** THE PROBLEM **
The expected result is an exact restatement of the data, free of pictures.
═════ EXTRACTED RECORDS
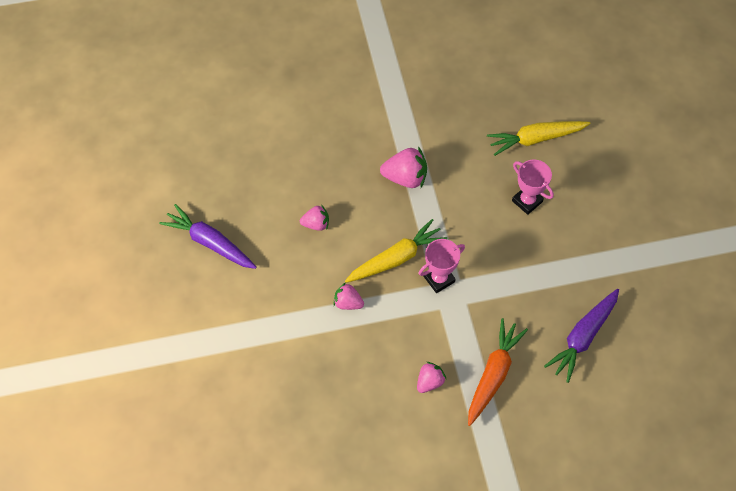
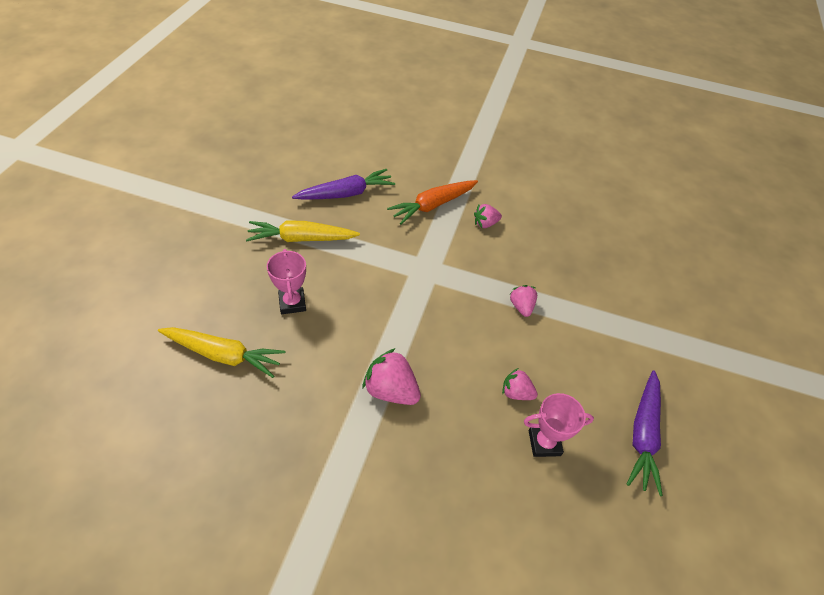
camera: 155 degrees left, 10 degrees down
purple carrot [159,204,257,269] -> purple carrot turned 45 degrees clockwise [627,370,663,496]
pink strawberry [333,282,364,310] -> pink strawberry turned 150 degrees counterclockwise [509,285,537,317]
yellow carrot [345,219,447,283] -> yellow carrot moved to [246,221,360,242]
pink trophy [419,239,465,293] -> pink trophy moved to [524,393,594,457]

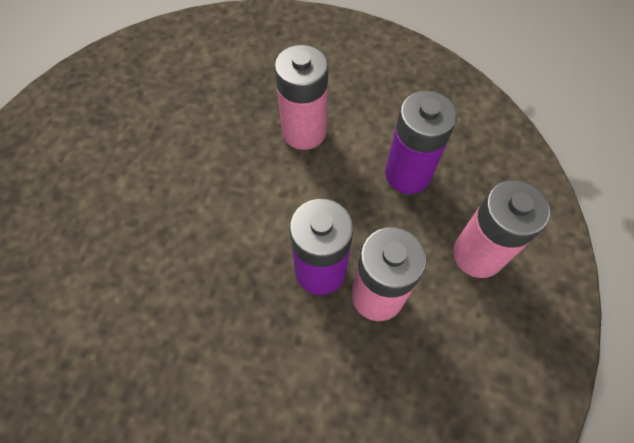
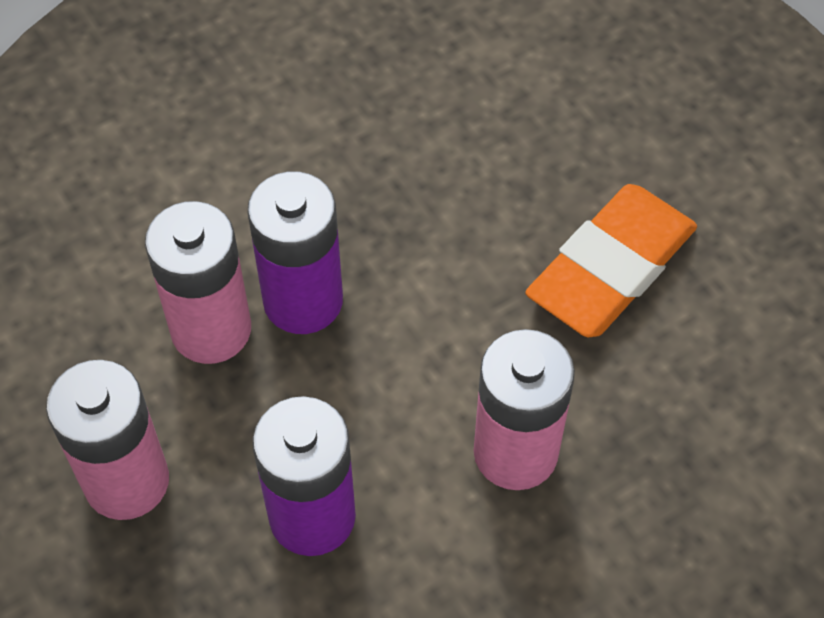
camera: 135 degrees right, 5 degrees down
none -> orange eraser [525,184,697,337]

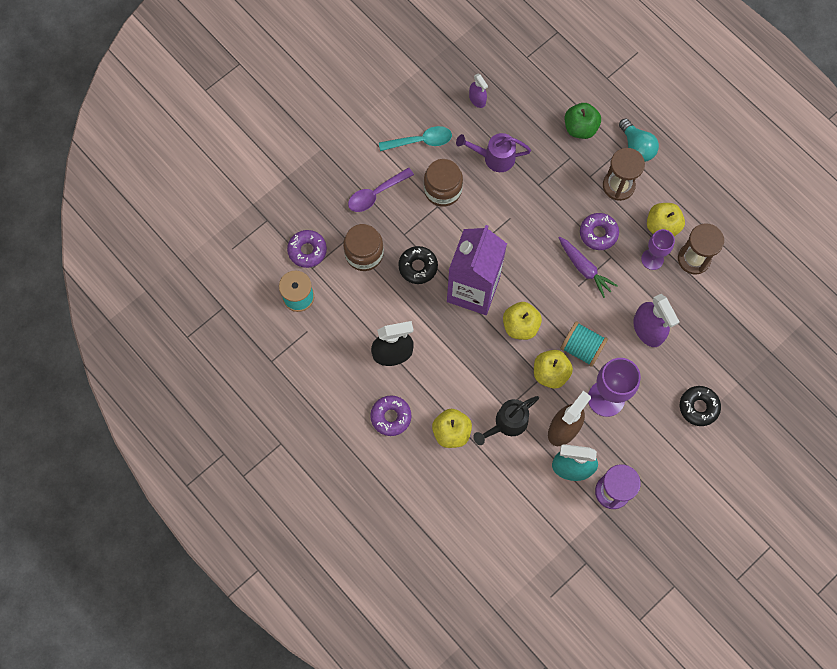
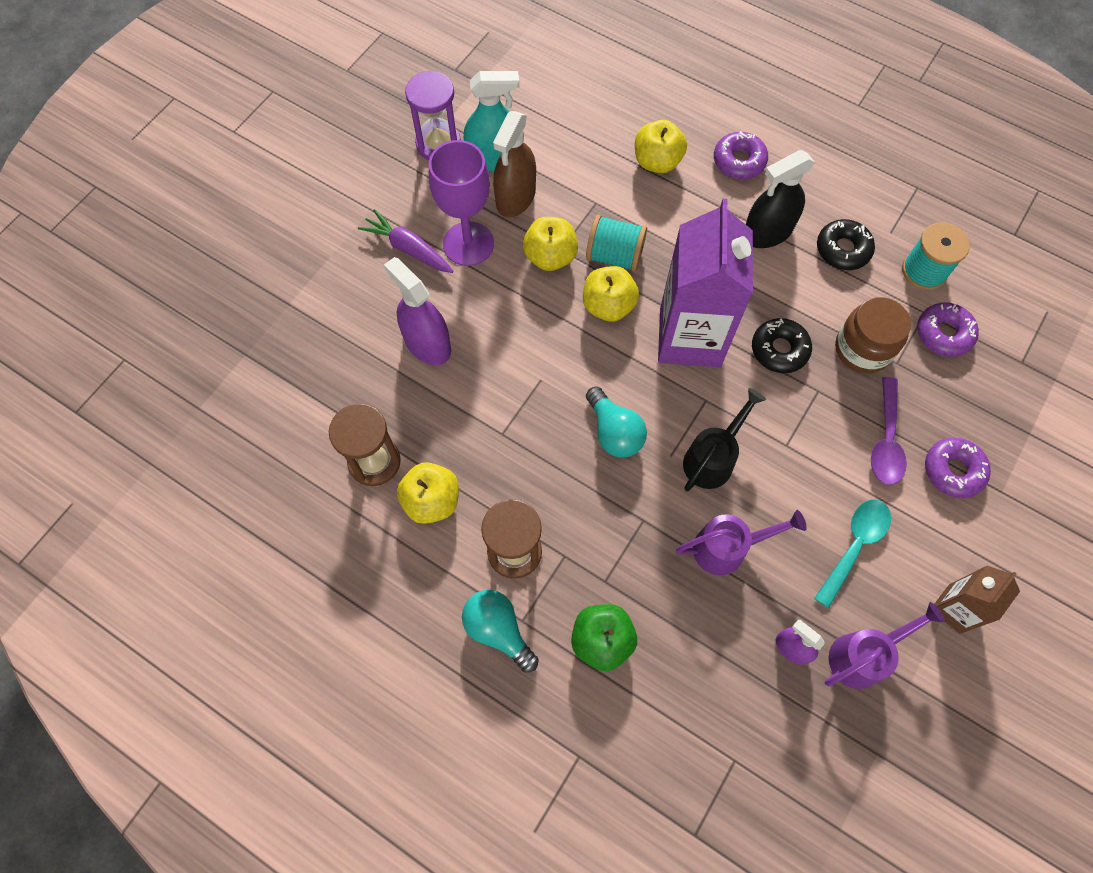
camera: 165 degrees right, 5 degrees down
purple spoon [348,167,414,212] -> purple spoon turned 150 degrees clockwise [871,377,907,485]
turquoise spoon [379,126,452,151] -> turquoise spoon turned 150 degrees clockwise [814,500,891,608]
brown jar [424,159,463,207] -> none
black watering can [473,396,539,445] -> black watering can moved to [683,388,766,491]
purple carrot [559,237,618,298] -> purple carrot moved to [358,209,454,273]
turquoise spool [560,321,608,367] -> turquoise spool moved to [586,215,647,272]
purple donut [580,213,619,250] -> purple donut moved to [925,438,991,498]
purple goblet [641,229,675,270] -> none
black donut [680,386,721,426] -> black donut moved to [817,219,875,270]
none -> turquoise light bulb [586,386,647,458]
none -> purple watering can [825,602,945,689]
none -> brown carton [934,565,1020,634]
══════════
** OUTPUT OF THE TASK **
camera: 155 degrees left, 10 degrees down
purple carrot [159,204,257,269] -> purple carrot turned 45 degrees clockwise [627,370,663,496]
pink strawberry [333,282,364,310] -> pink strawberry turned 150 degrees counterclockwise [509,285,537,317]
yellow carrot [345,219,447,283] -> yellow carrot moved to [246,221,360,242]
pink trophy [419,239,465,293] -> pink trophy moved to [524,393,594,457]

camera: 135 degrees right, 5 degrees down
none -> orange eraser [525,184,697,337]

camera: 165 degrees right, 5 degrees down
purple spoon [348,167,414,212] -> purple spoon turned 150 degrees clockwise [871,377,907,485]
turquoise spoon [379,126,452,151] -> turquoise spoon turned 150 degrees clockwise [814,500,891,608]
brown jar [424,159,463,207] -> none
black watering can [473,396,539,445] -> black watering can moved to [683,388,766,491]
purple carrot [559,237,618,298] -> purple carrot moved to [358,209,454,273]
turquoise spool [560,321,608,367] -> turquoise spool moved to [586,215,647,272]
purple donut [580,213,619,250] -> purple donut moved to [925,438,991,498]
purple goblet [641,229,675,270] -> none
black donut [680,386,721,426] -> black donut moved to [817,219,875,270]
none -> turquoise light bulb [586,386,647,458]
none -> purple watering can [825,602,945,689]
none -> brown carton [934,565,1020,634]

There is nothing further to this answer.